Object transformation records
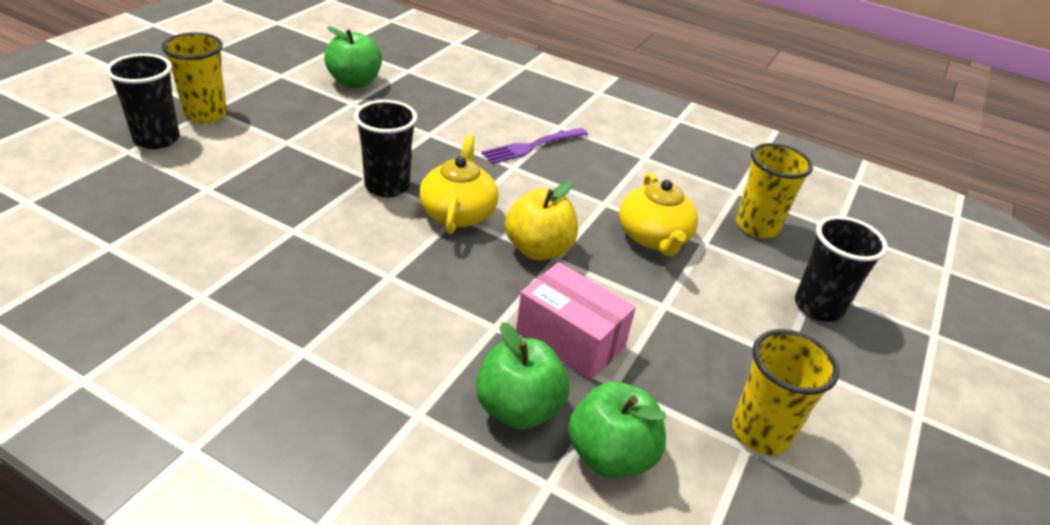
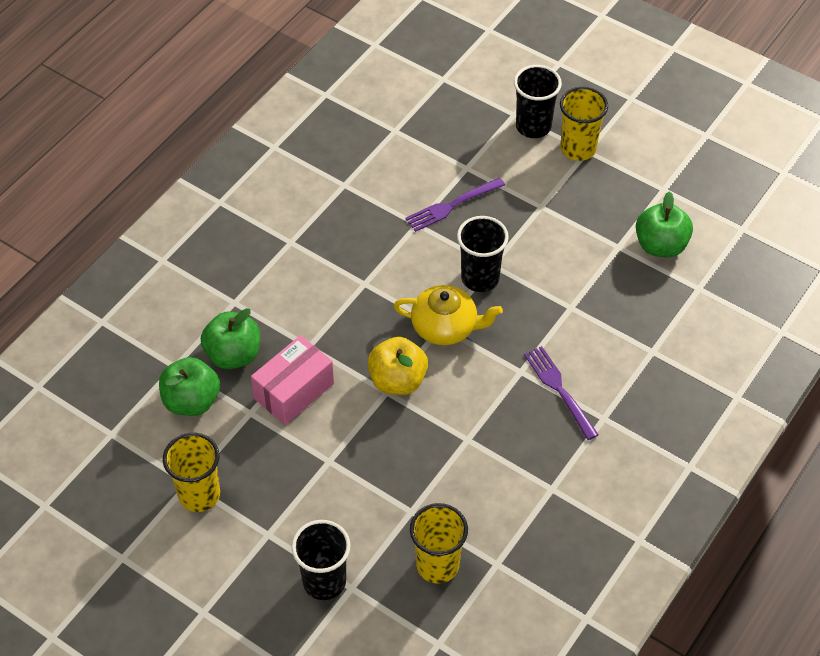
camera: 100 degrees right, 15 degrees up
yellow teapot [619,173,698,256] -> none
none -> purple fork [405,178,505,232]

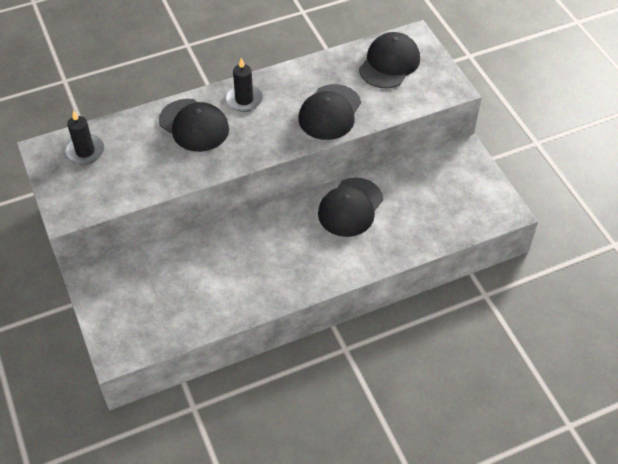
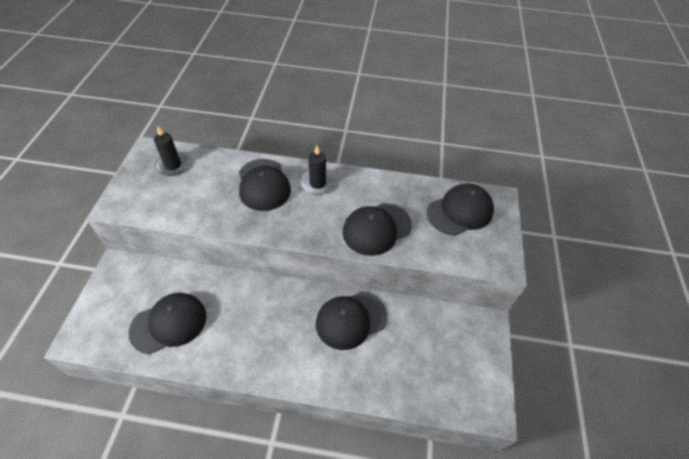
camera: 30 degrees right, 0 degrees up
none -> black cap [128,293,207,354]

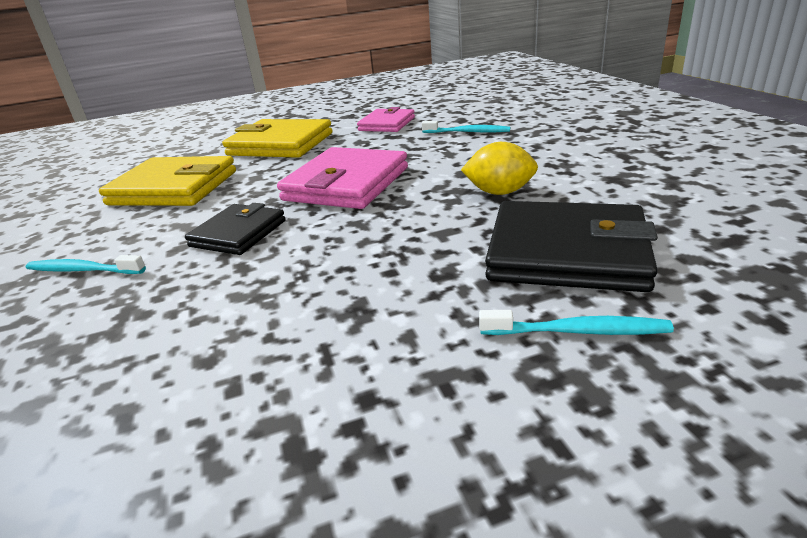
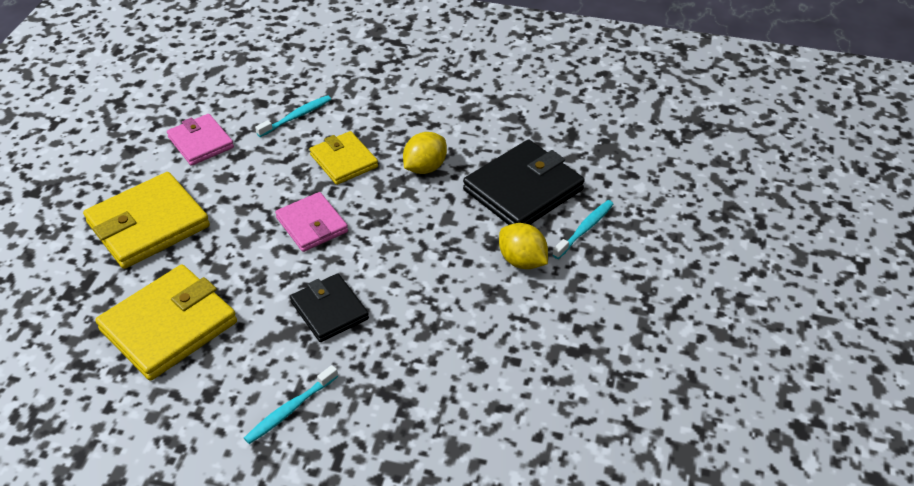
camera: 60 degrees left, 15 degrees up
pink wallet [277,147,408,209] -> pink wallet [275,192,348,252], size x0.61
none -> yellow wallet [310,131,378,185]
none -> yellow lemon [499,223,548,269]

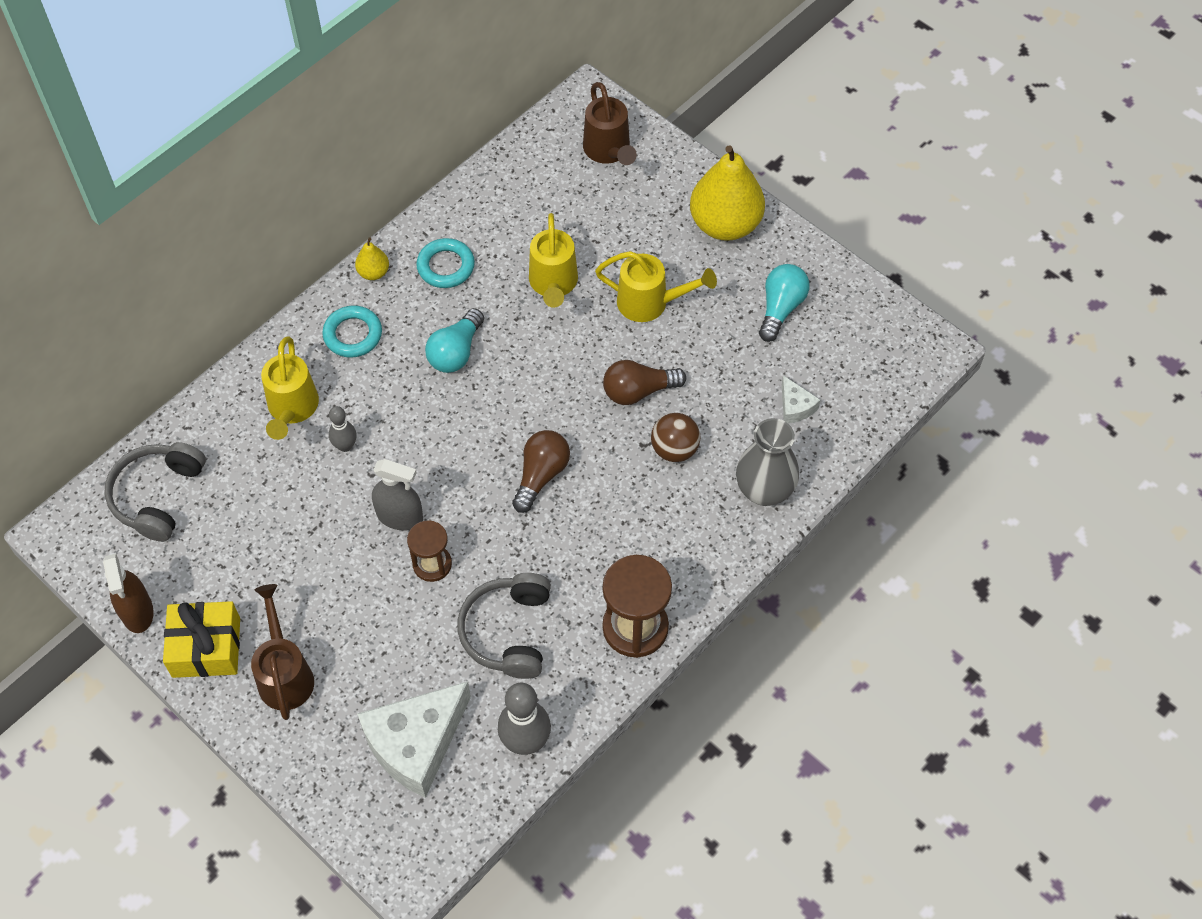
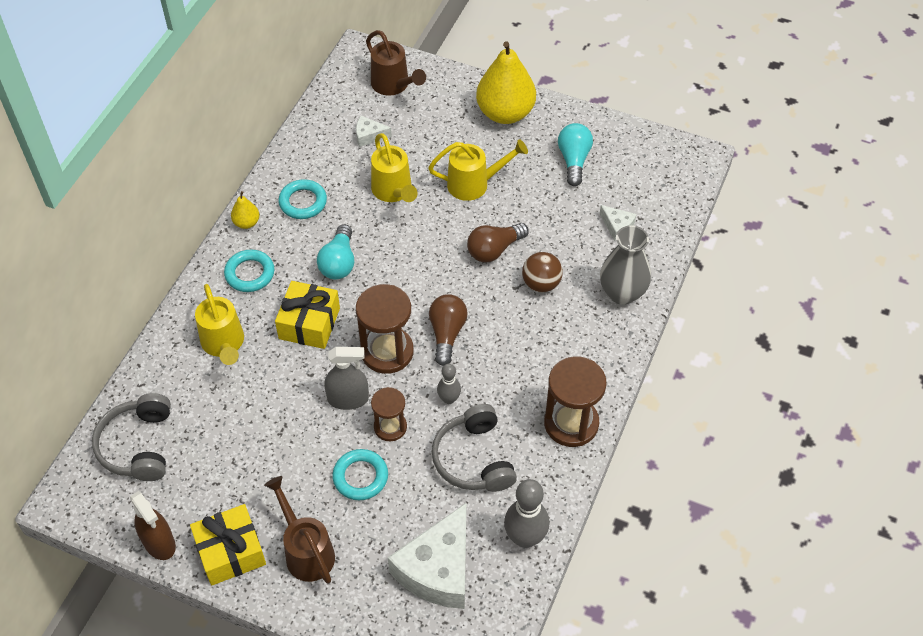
camera: 20 degrees left, 5 degrees down
grey bowling pin [329,406,357,452] -> grey bowling pin moved to [437,364,461,404]
none -> yellow gift [275,281,340,349]
none -> turquoise ring [332,449,388,500]
none -> white cheese [356,116,392,147]
none -> brown hourglass [356,284,414,374]

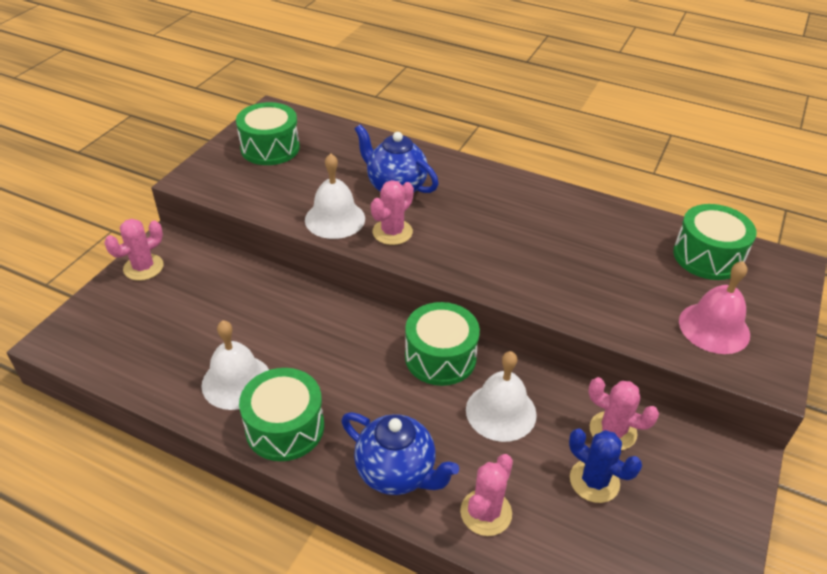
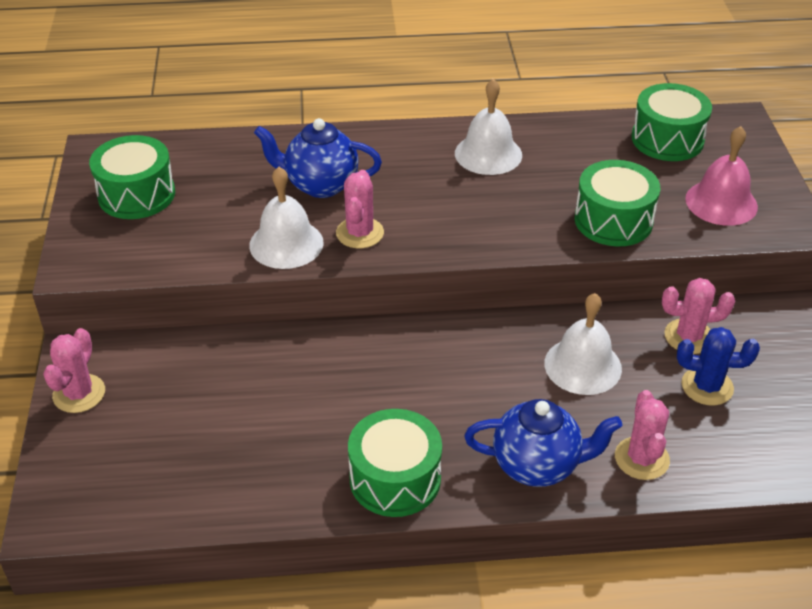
camera: 30 degrees left, 0 degrees up
white bell [201,320,269,410] -> white bell moved to [455,79,522,175]
green drum [405,302,480,386] -> green drum moved to [574,160,660,246]

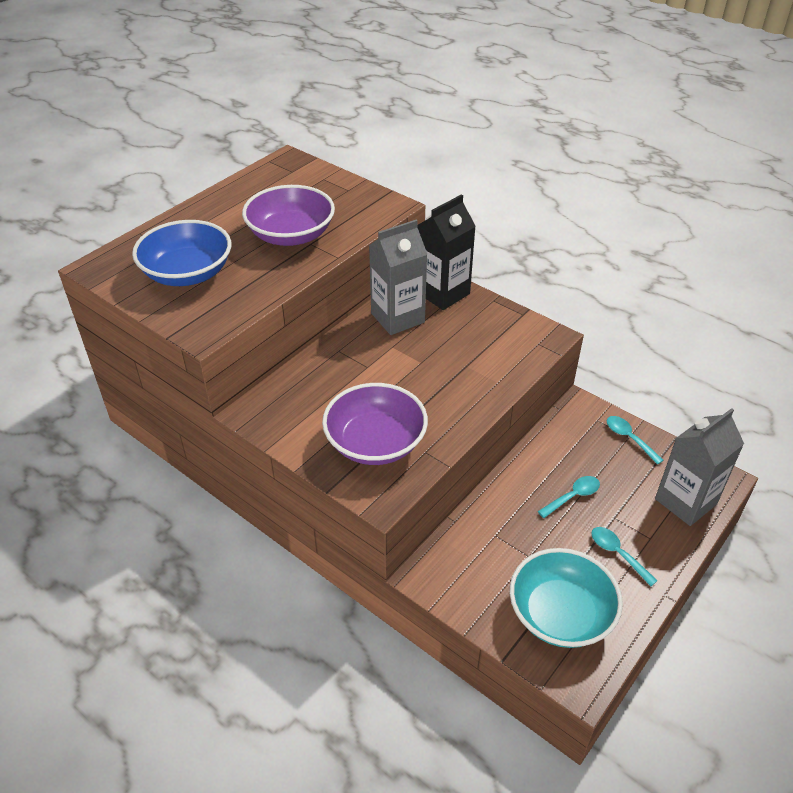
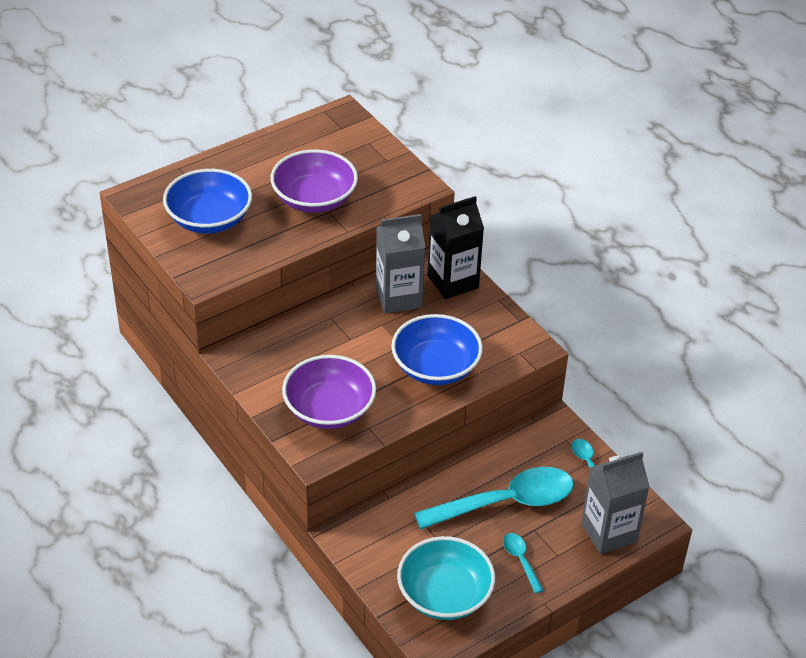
camera: 15 degrees right, 0 degrees up
turquoise spoon [538,476,600,518] -> turquoise spoon [414,467,574,529], size x2.30
none -> blue bowl [391,314,483,385]

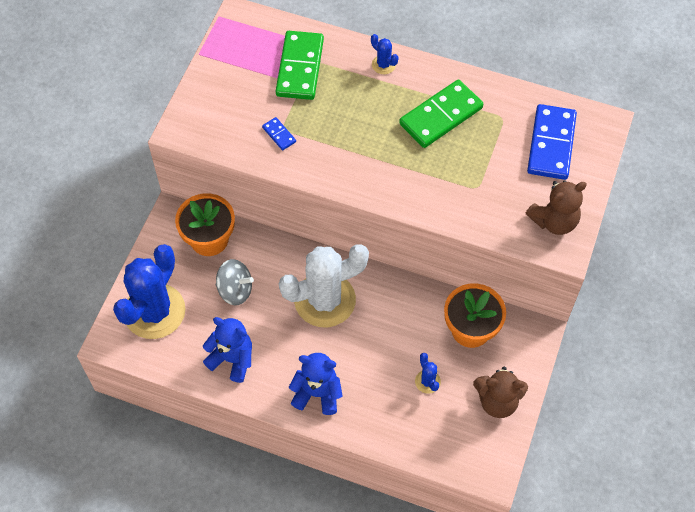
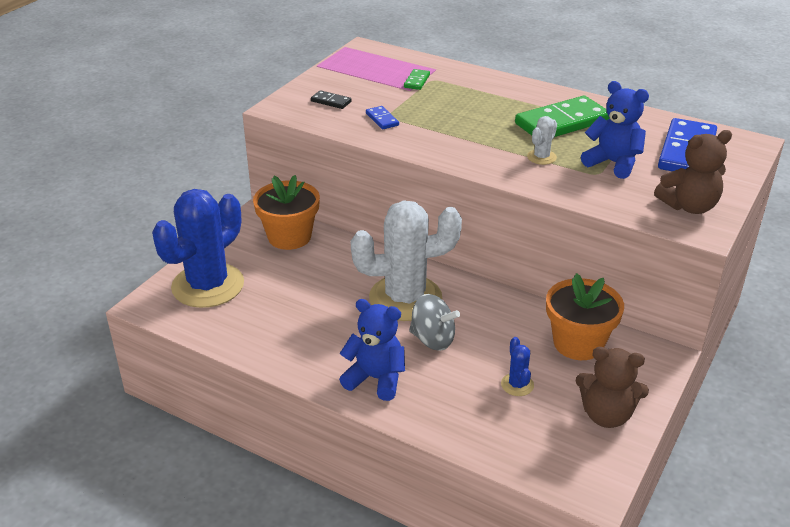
camera: 10 degrees right, 25 degrees down
blue teddy bear [203,317,252,383] -> blue teddy bear moved to [581,81,649,179]
grey spinning top [215,259,254,305] -> grey spinning top moved to [409,294,460,351]
green domino [276,31,324,100] -> green domino [404,69,430,90], size x0.44
blue cactus [371,34,399,74] -> none
none -> black domino [311,90,352,109]
none -> white cactus [527,116,557,165]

**ASSIGNED TASK**
In the entries above, find each line with the word "size" and show it.

**ANSWER SPACE**
pink wallet [277,147,408,209] -> pink wallet [275,192,348,252], size x0.61
turquoise spoon [538,476,600,518] -> turquoise spoon [414,467,574,529], size x2.30
green domino [276,31,324,100] -> green domino [404,69,430,90], size x0.44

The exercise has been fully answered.